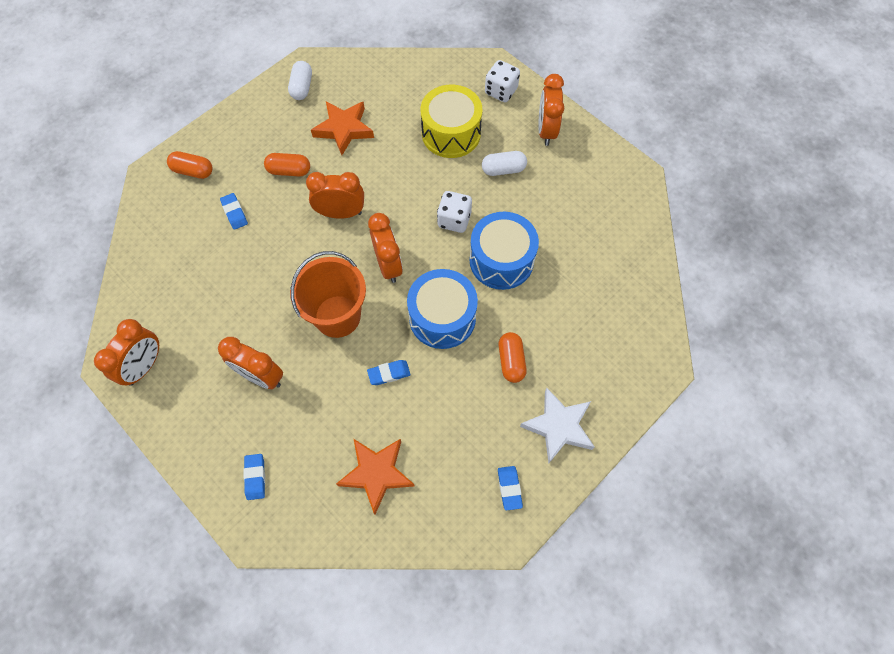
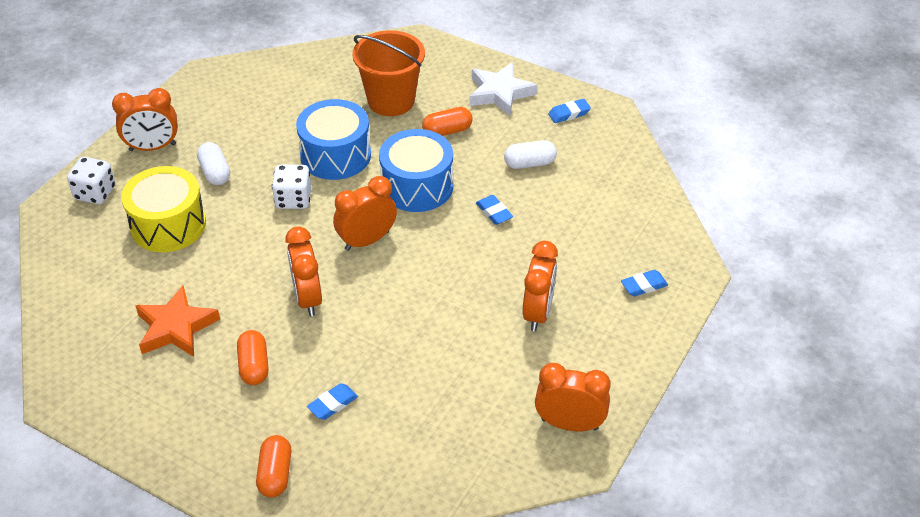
camera: 105 degrees left, 20 degrees down
(302, 87) = (106, 392): white capsule -> white capsule (529, 163)
(337, 316) = (444, 267): orange bucket -> orange bucket (391, 101)
(376, 473) = (597, 199): orange star -> none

The task -
Search the material for the word "orange" and copy every matching line.

Worked solution -
(337, 316) = (444, 267): orange bucket -> orange bucket (391, 101)
(376, 473) = (597, 199): orange star -> none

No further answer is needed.